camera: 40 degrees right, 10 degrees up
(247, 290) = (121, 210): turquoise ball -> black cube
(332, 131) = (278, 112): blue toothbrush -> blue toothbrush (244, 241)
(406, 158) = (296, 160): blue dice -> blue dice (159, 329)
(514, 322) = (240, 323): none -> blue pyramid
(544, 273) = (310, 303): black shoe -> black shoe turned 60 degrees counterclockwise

--

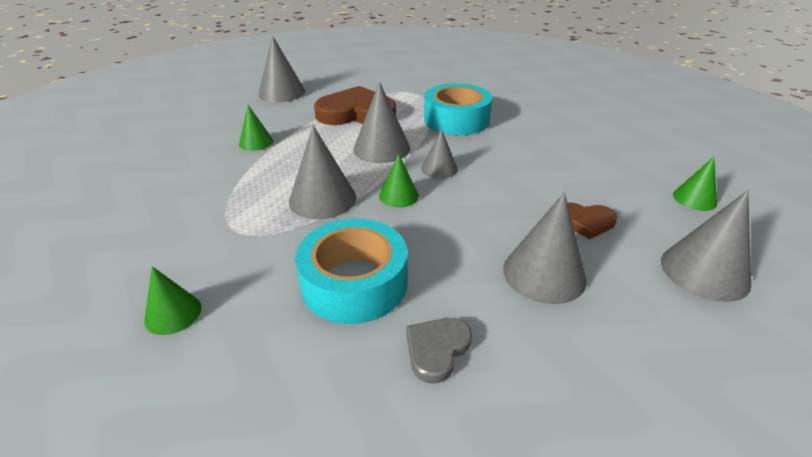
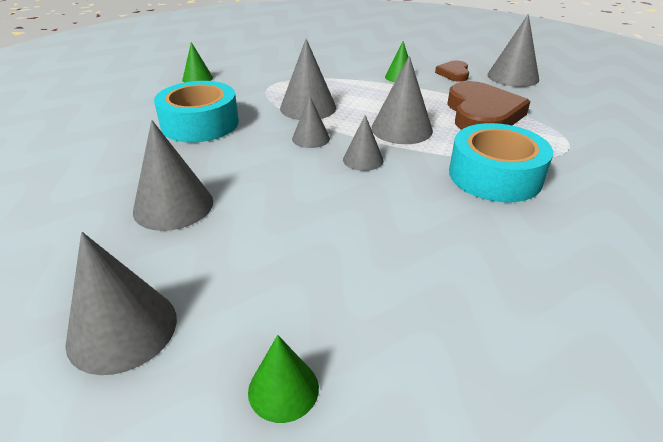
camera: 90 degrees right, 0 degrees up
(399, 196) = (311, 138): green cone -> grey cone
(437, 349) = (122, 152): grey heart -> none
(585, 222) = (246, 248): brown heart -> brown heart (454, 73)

» **What you will do**
Each line in which the string "right" is found must be copied from the data.

» **Task answer**
camera: 40 degrees right, 10 degrees up
camera: 90 degrees right, 0 degrees up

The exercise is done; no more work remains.